**TASK OBJECTIVE**
Every line of the entries below that mentions "none" is to be copied out.

*****

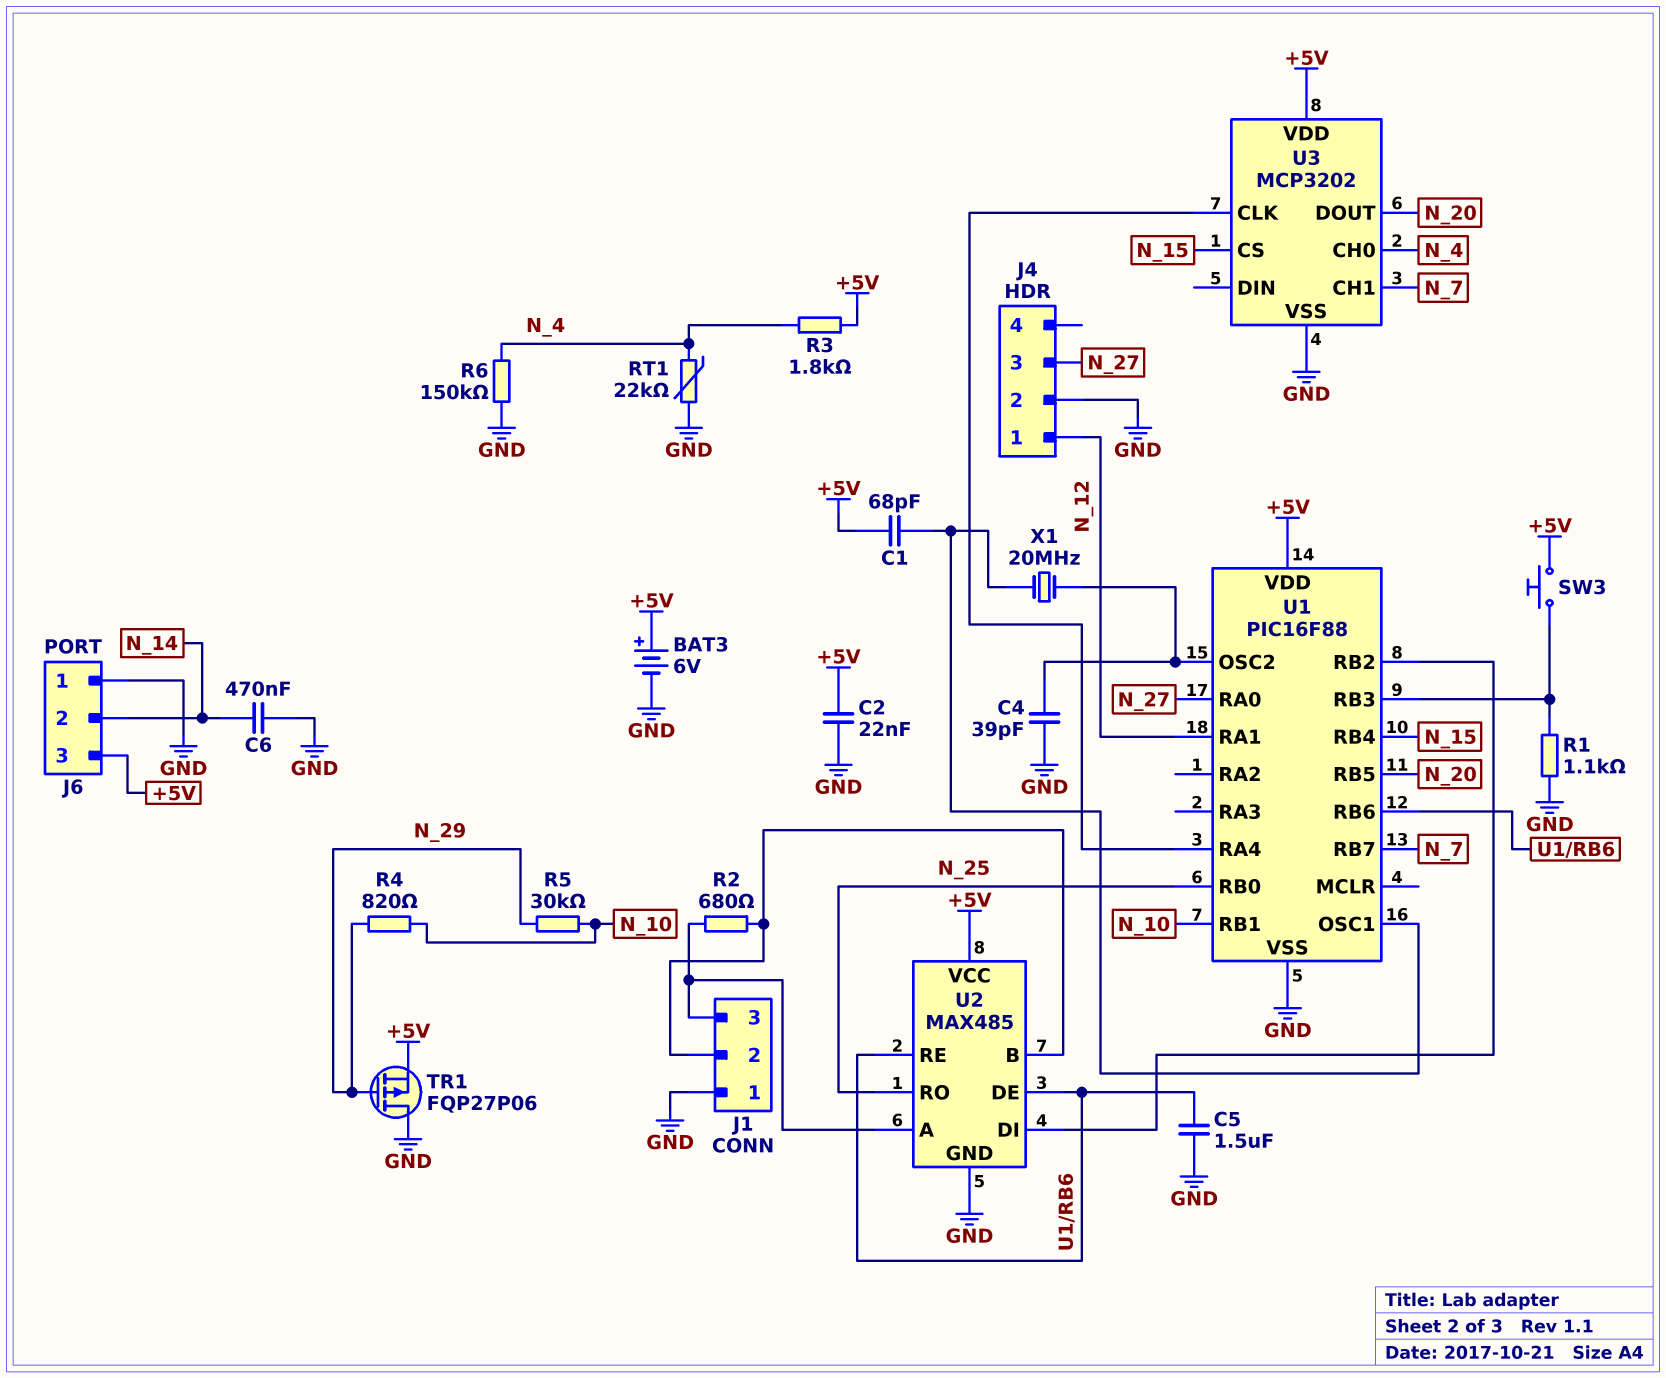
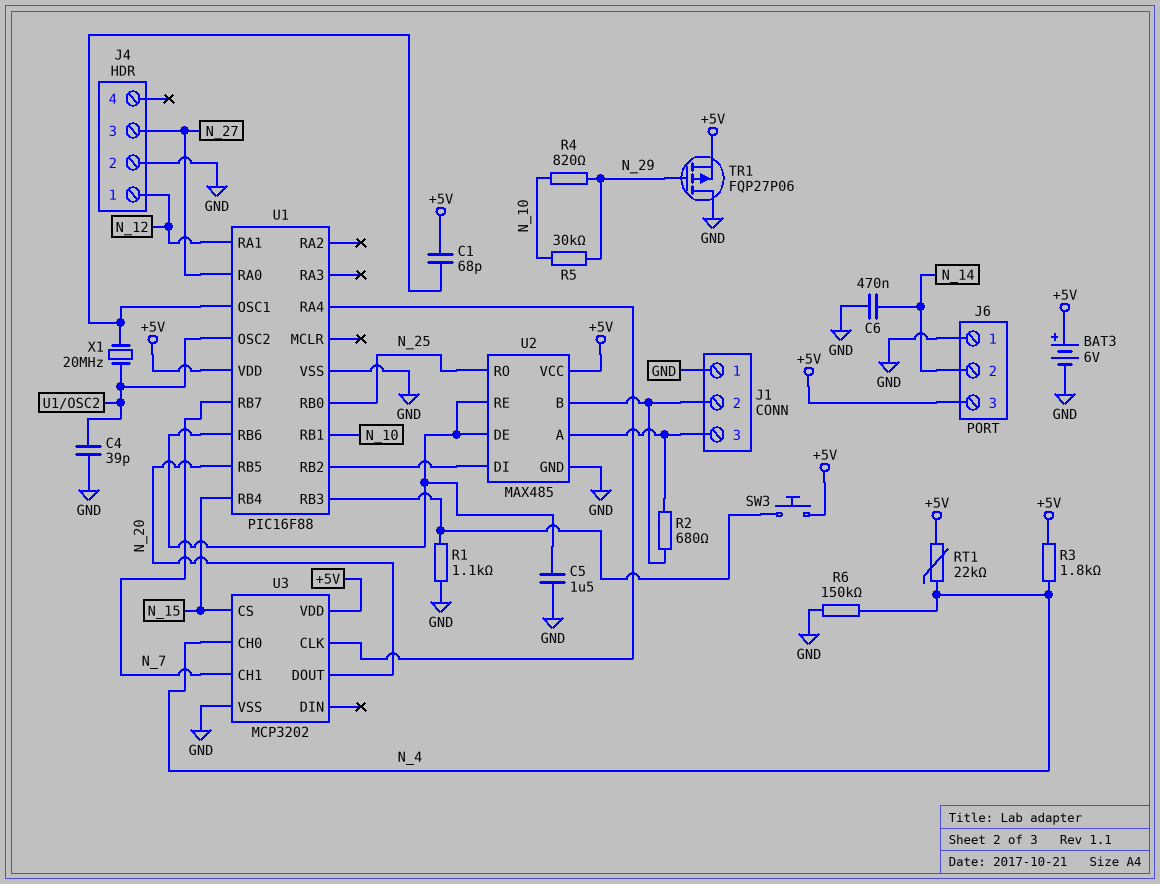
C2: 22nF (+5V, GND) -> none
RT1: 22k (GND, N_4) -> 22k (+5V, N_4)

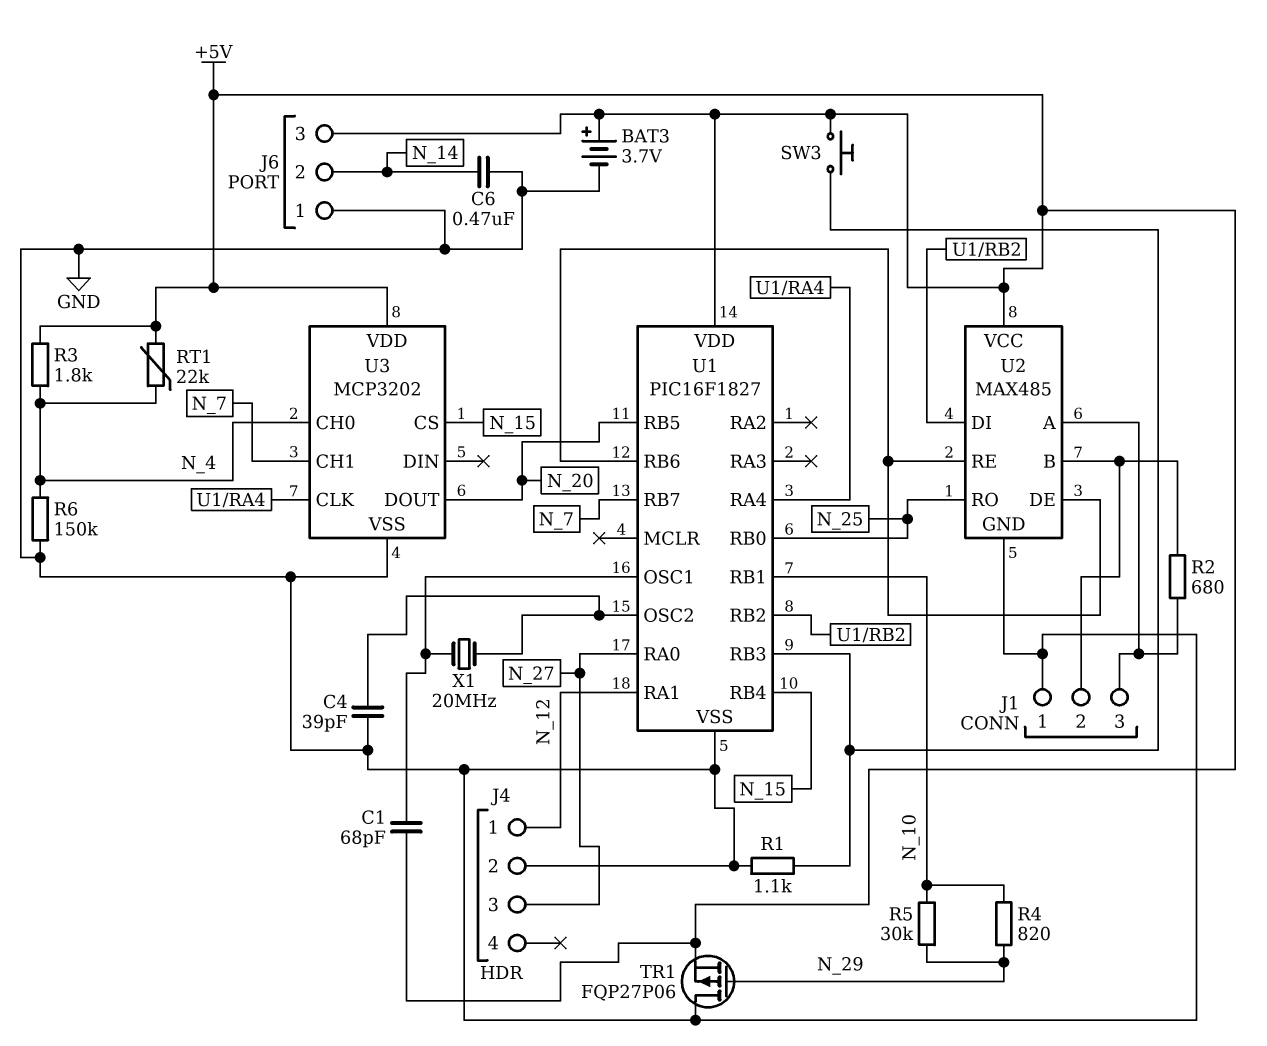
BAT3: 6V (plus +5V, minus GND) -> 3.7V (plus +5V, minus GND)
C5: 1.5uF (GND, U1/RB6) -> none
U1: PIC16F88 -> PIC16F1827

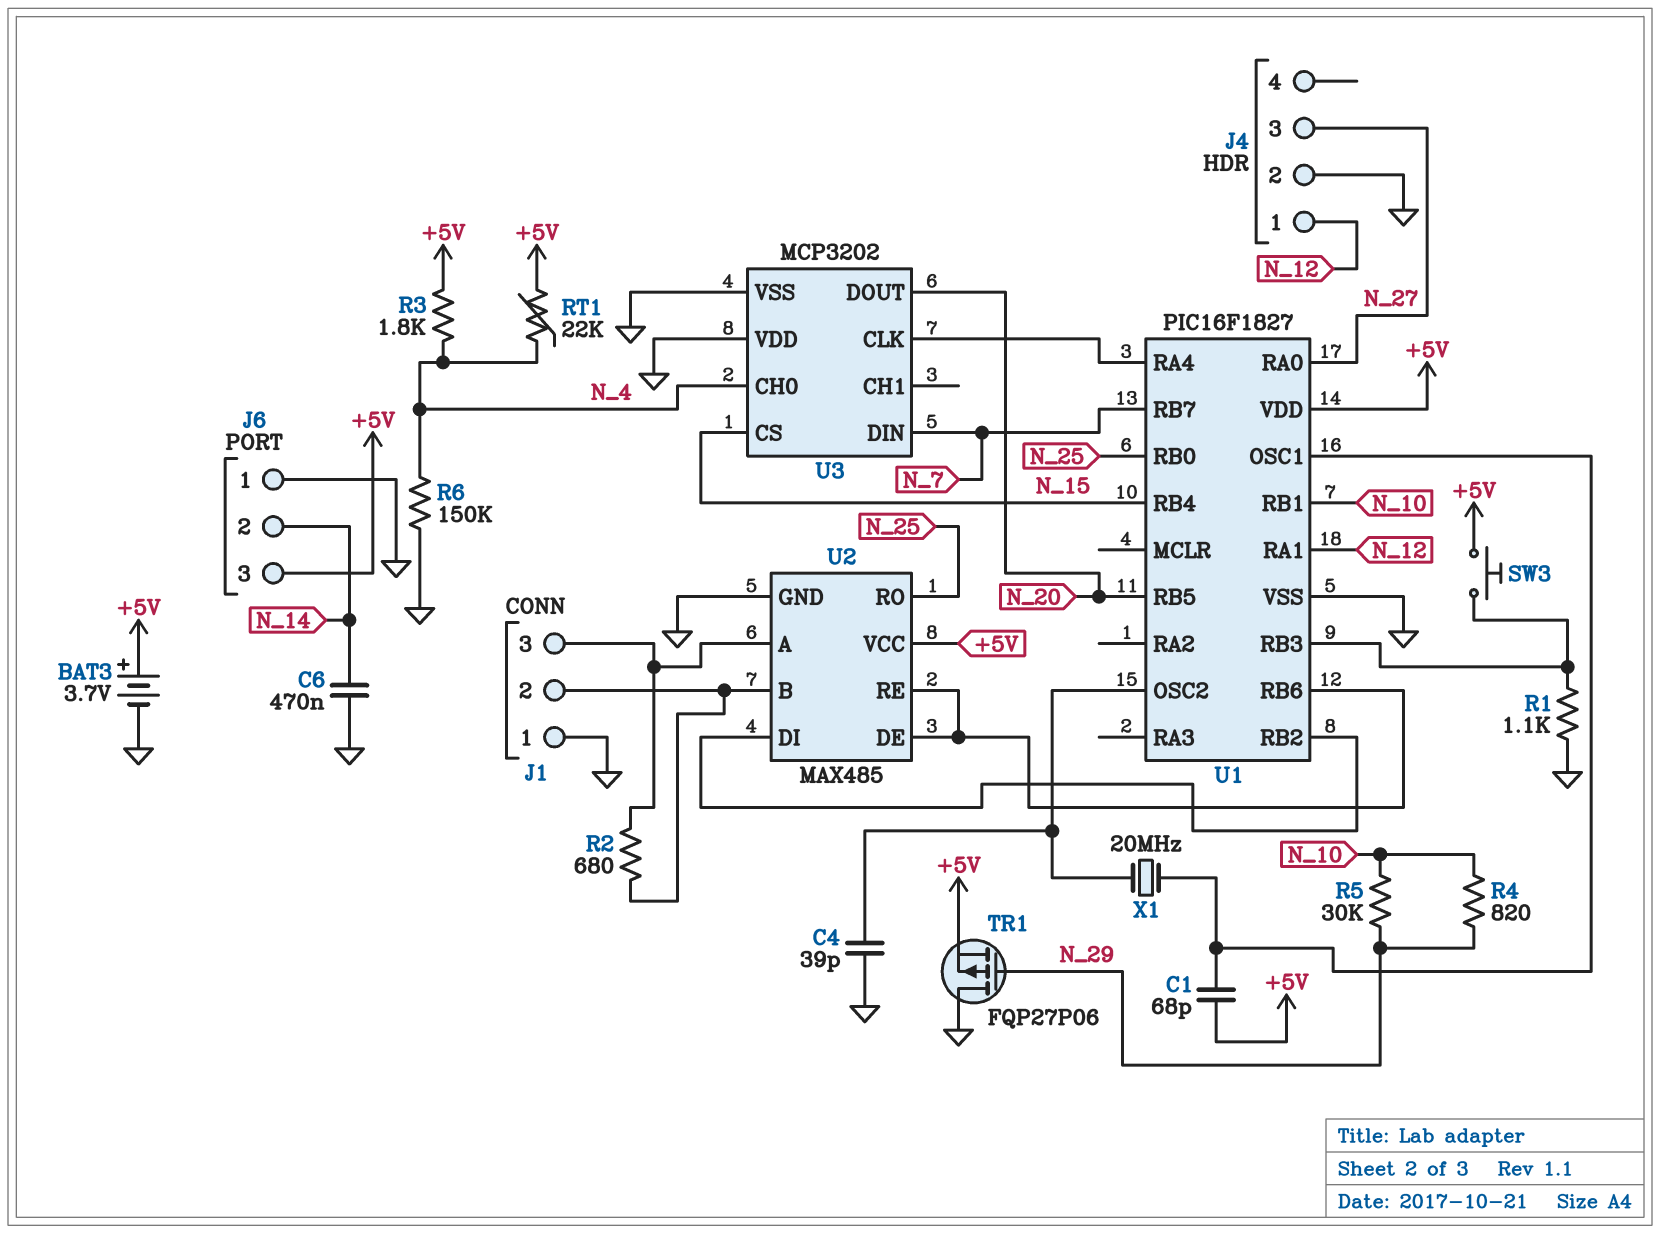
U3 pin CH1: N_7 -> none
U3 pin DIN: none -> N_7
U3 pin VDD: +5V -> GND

*****

**SOLUTION TO THE EXERCISE**
C2: 22nF (+5V, GND) -> none
C5: 1.5uF (GND, U1/RB6) -> none
U3 pin CH1: N_7 -> none
U3 pin DIN: none -> N_7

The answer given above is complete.